Please show every line in the entries below that includes the word "shirt".

§

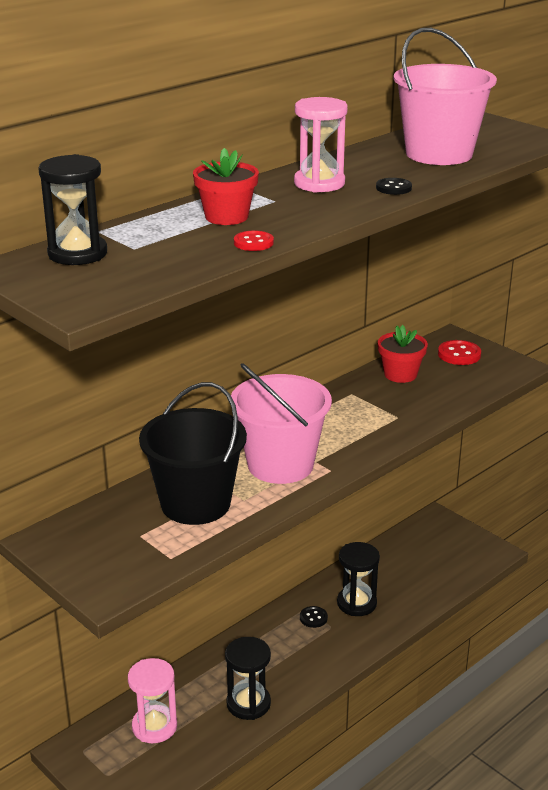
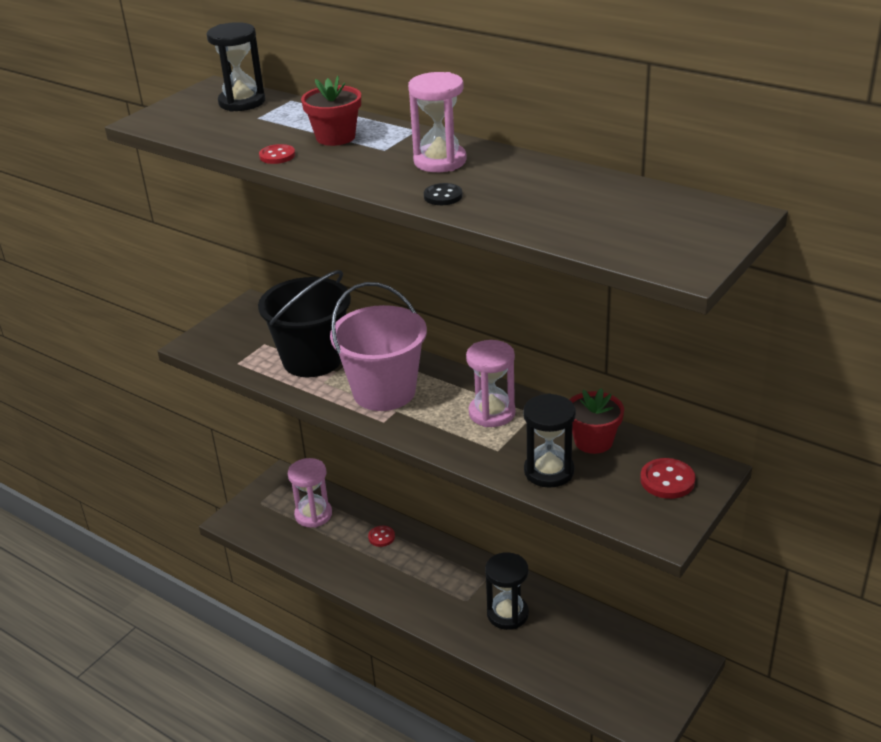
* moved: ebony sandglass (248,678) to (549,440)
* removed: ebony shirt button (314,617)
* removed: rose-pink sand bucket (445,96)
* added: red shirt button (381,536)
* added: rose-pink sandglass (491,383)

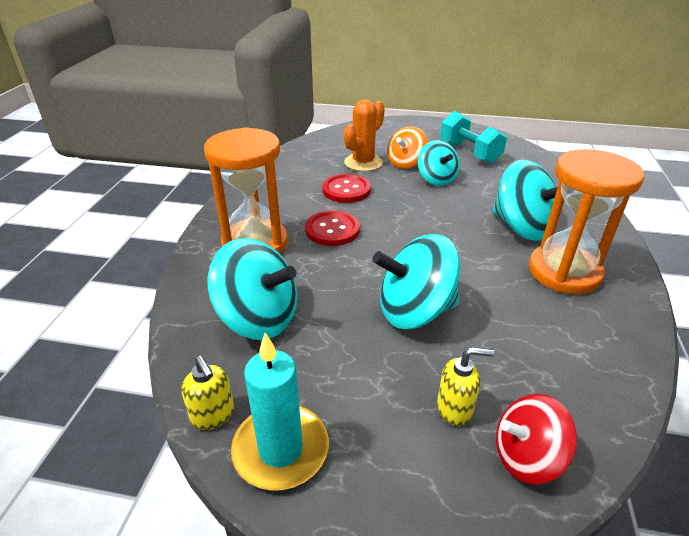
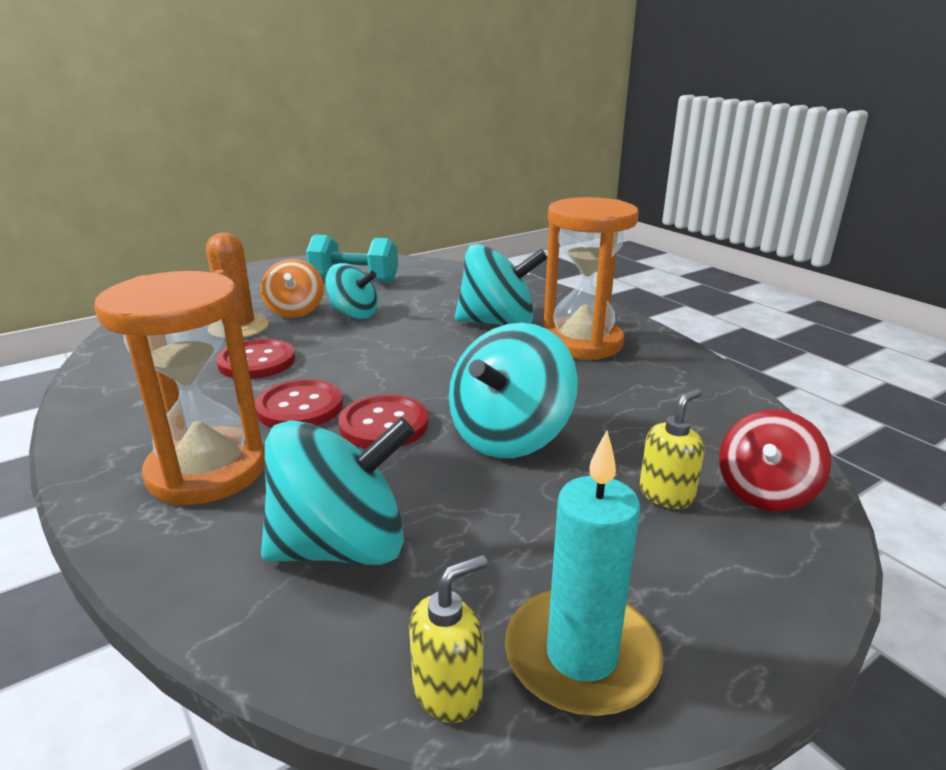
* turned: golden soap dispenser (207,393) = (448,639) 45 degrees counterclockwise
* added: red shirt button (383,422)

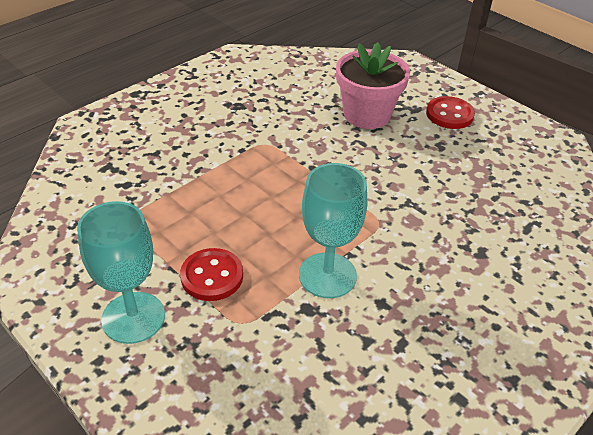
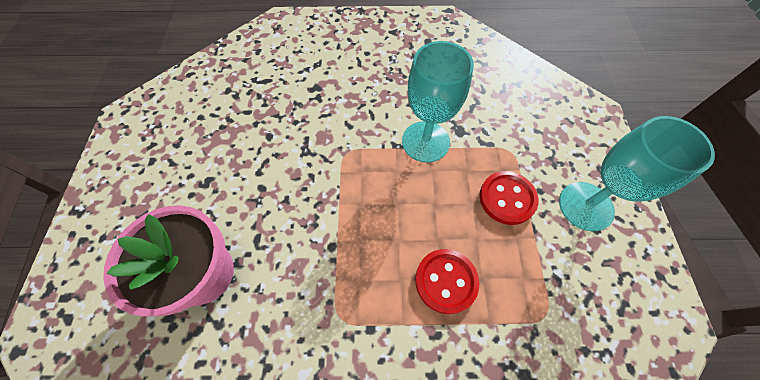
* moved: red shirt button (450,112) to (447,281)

§

TASK OUTPUT:
* removed: ebony shirt button (314,617)
* added: red shirt button (381,536)
* added: red shirt button (383,422)
* moved: red shirt button (450,112) to (447,281)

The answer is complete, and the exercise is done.